_Exercise details_:
Down to the last line, reproduce the data that follows, but skip the pictures.

_Provided material_:

**********

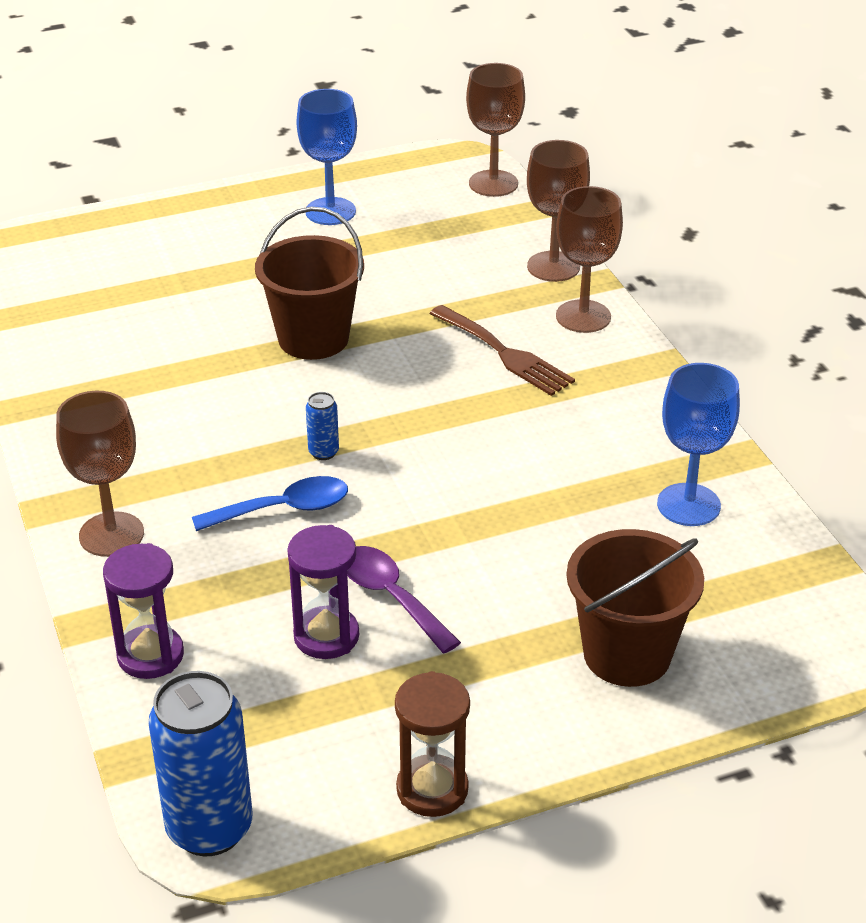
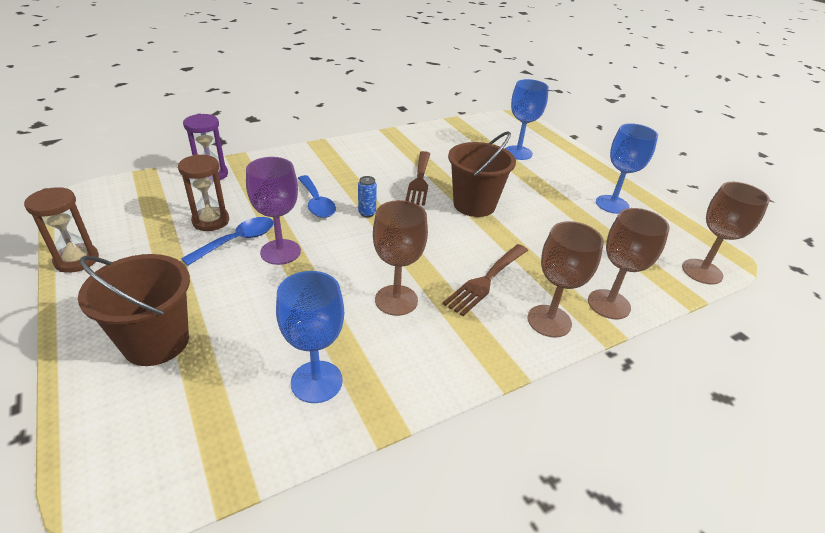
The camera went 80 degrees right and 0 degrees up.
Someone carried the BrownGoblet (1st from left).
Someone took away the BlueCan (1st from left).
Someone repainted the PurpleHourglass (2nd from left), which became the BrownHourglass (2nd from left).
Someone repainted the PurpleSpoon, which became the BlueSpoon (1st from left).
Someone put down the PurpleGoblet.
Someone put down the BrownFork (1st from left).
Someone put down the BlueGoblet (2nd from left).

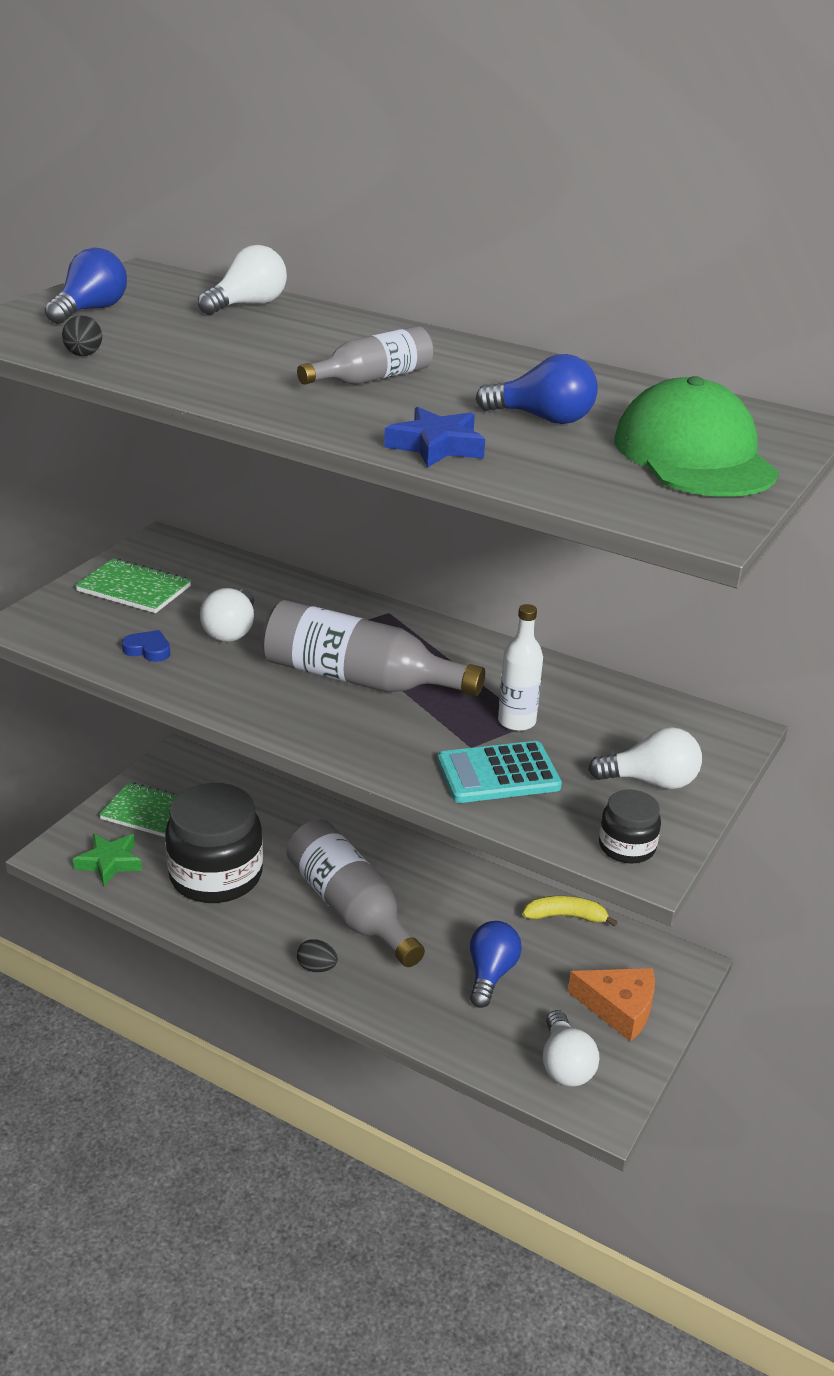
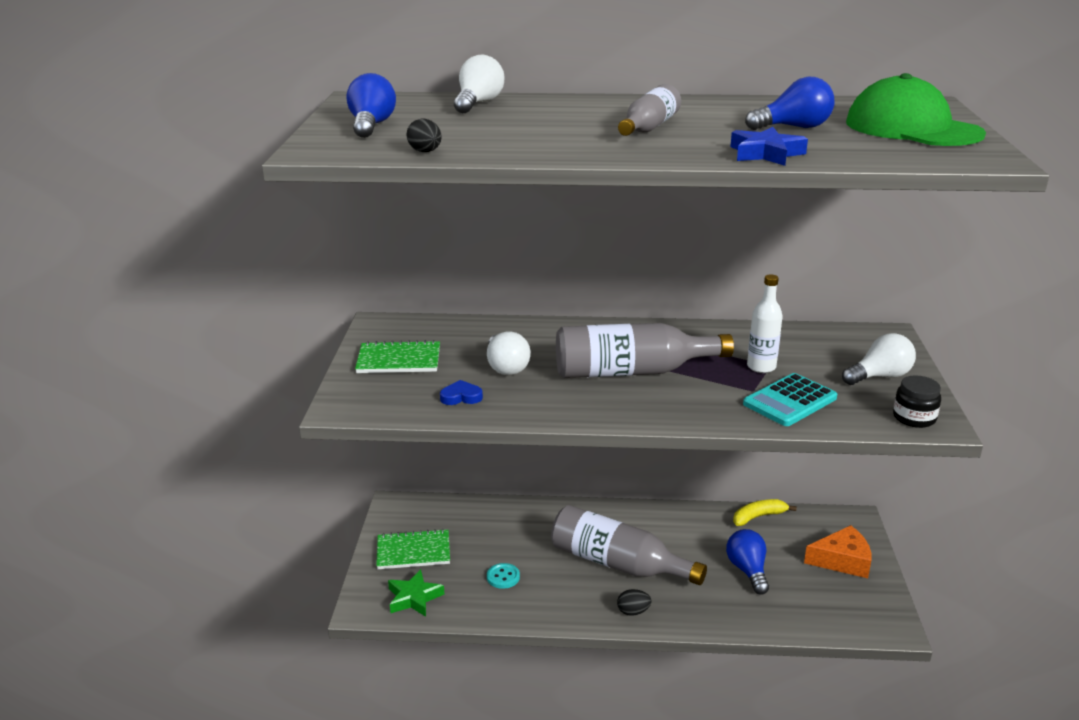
The camera went 25 degrees left and 5 degrees down.
Someone swapped the BlackJar (1st from left) for the TurquoiseButton.
Someone took away the WhiteLightBulb (3rd from left).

**********

_Answer to this problem_:
The camera went 80 degrees right and 0 degrees up.
Someone carried the BrownGoblet (1st from left).
Someone took away the BlueCan (1st from left).
Someone repainted the PurpleHourglass (2nd from left), which became the BrownHourglass (2nd from left).
Someone repainted the PurpleSpoon, which became the BlueSpoon (1st from left).
Someone put down the PurpleGoblet.
Someone put down the BrownFork (1st from left).
Someone put down the BlueGoblet (2nd from left).

The camera went 25 degrees left and 5 degrees down.
Someone swapped the BlackJar (1st from left) for the TurquoiseButton.
Someone took away the WhiteLightBulb (3rd from left).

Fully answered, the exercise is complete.